**EXERCISE BRIEF:** Among the entries below, find the line with "CN6 pin 2: W25 -> 5V", then quote it and each following line up to and including the line with "SW1: switch (W25, W34) -> switch (5V, W34)", and nothing else.
** RECORDED DATA follows **
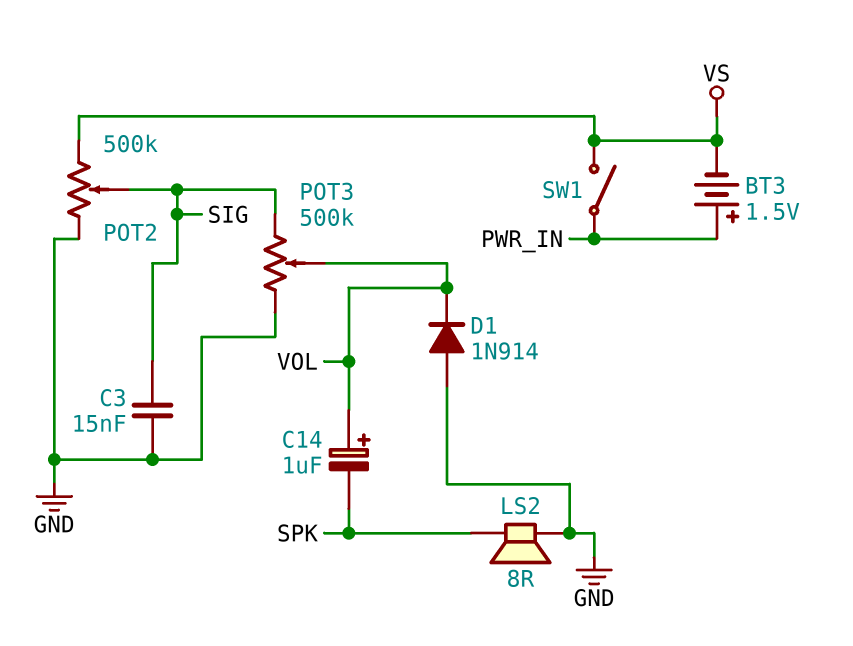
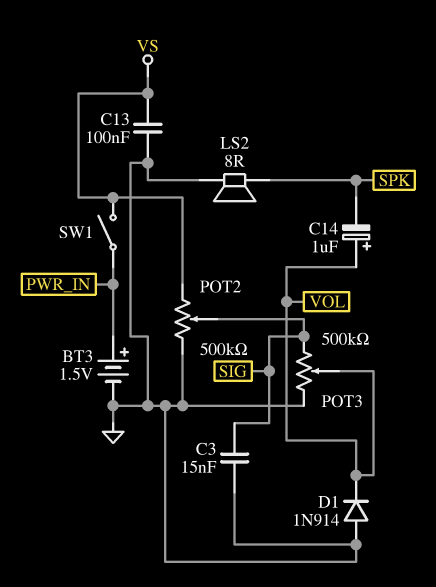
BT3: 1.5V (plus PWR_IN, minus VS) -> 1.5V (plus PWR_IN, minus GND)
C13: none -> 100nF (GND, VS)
** End of RECORDED DATA **
** RECORDED DATA follows **
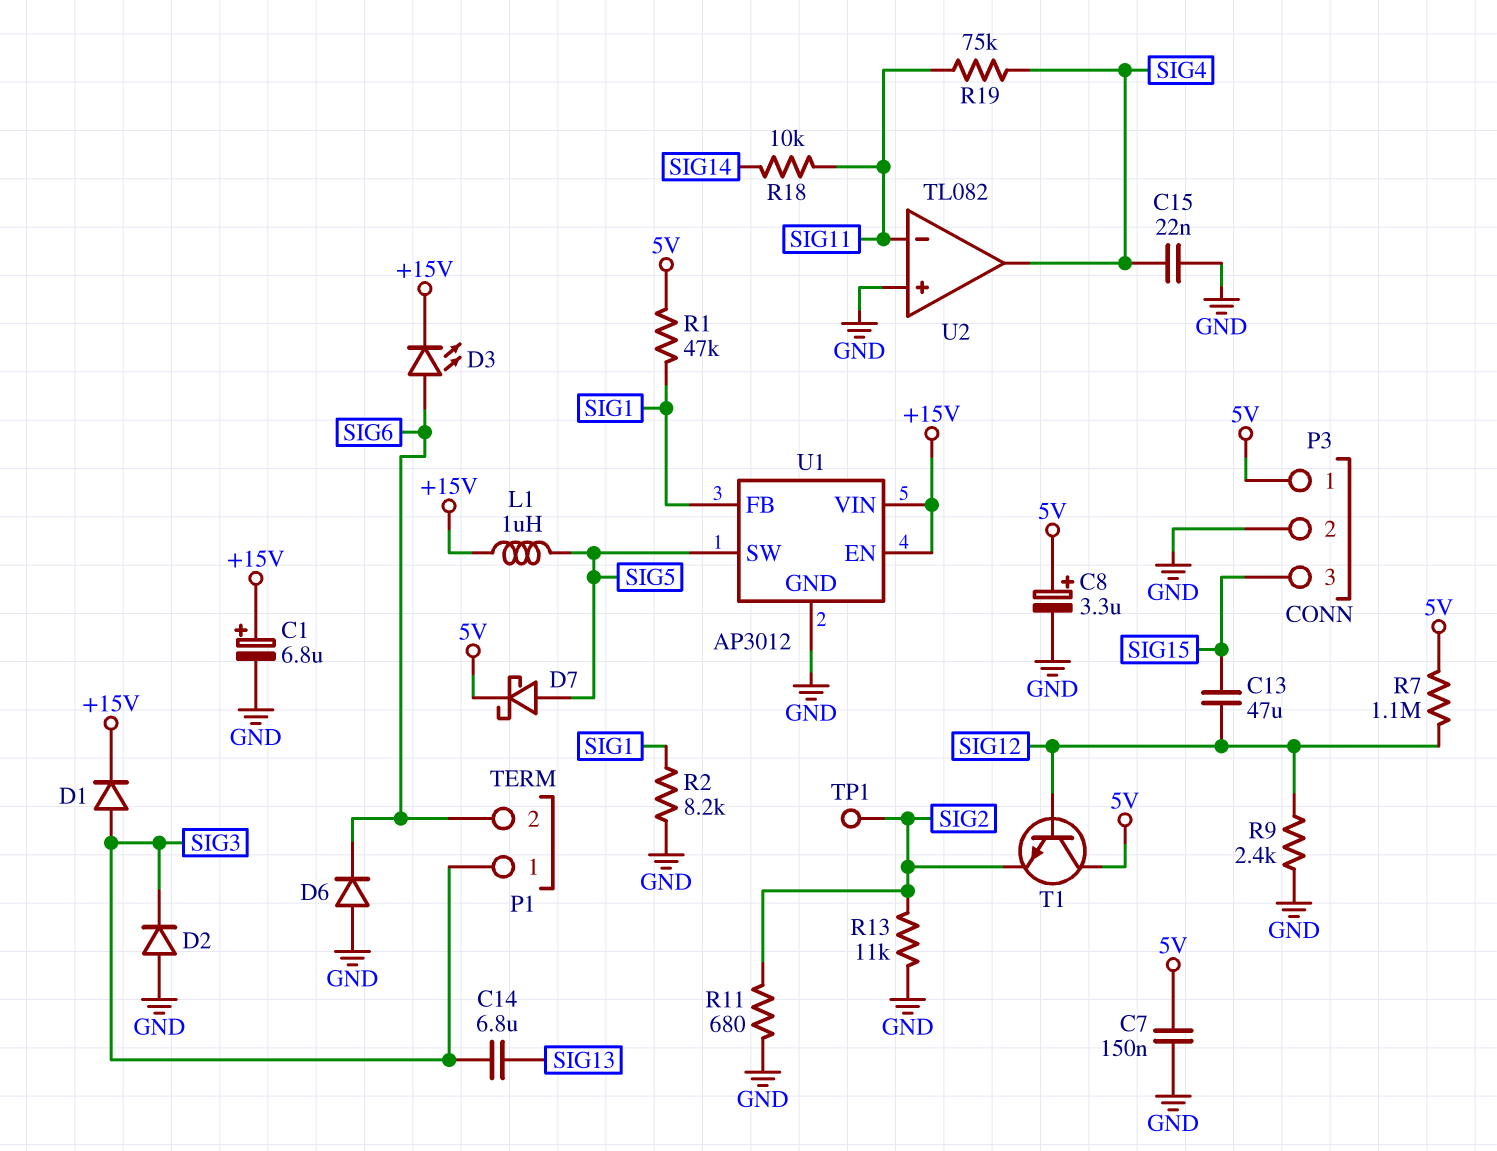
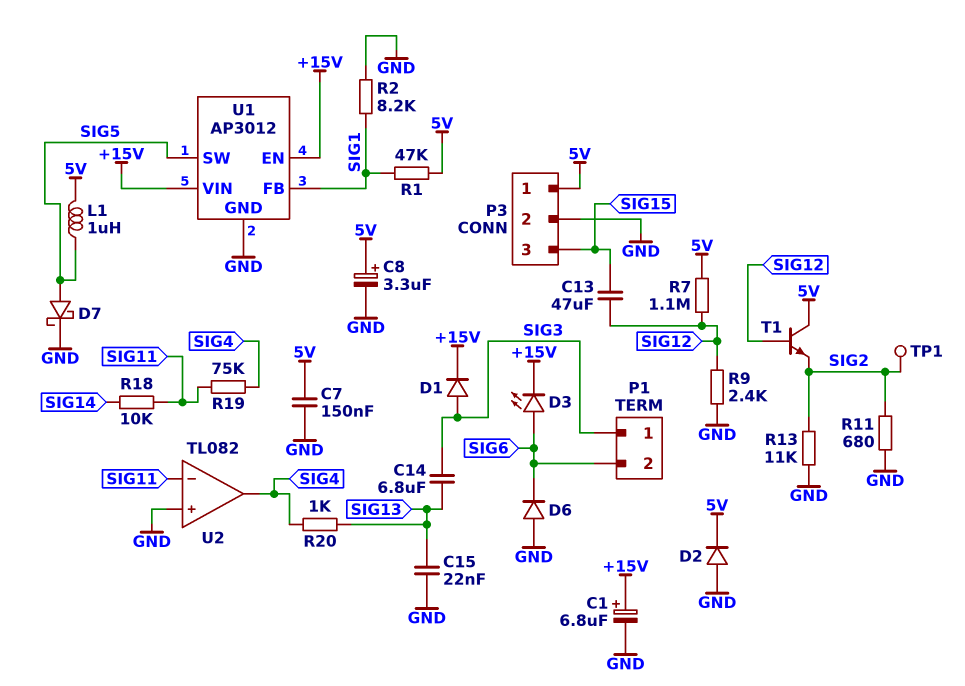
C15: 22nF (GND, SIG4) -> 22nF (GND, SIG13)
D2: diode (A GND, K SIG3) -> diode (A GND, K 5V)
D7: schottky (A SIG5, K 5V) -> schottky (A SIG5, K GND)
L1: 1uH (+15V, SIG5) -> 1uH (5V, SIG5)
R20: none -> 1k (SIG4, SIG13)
** End of RECORDED DATA **
** RECORDED DATA follows **
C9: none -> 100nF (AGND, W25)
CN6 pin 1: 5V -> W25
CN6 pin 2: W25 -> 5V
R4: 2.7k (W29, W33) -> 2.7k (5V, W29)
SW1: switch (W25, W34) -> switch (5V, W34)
** End of RECORDED DATA **
**SOLVED EXERCISE:**
CN6 pin 2: W25 -> 5V
R4: 2.7k (W29, W33) -> 2.7k (5V, W29)
SW1: switch (W25, W34) -> switch (5V, W34)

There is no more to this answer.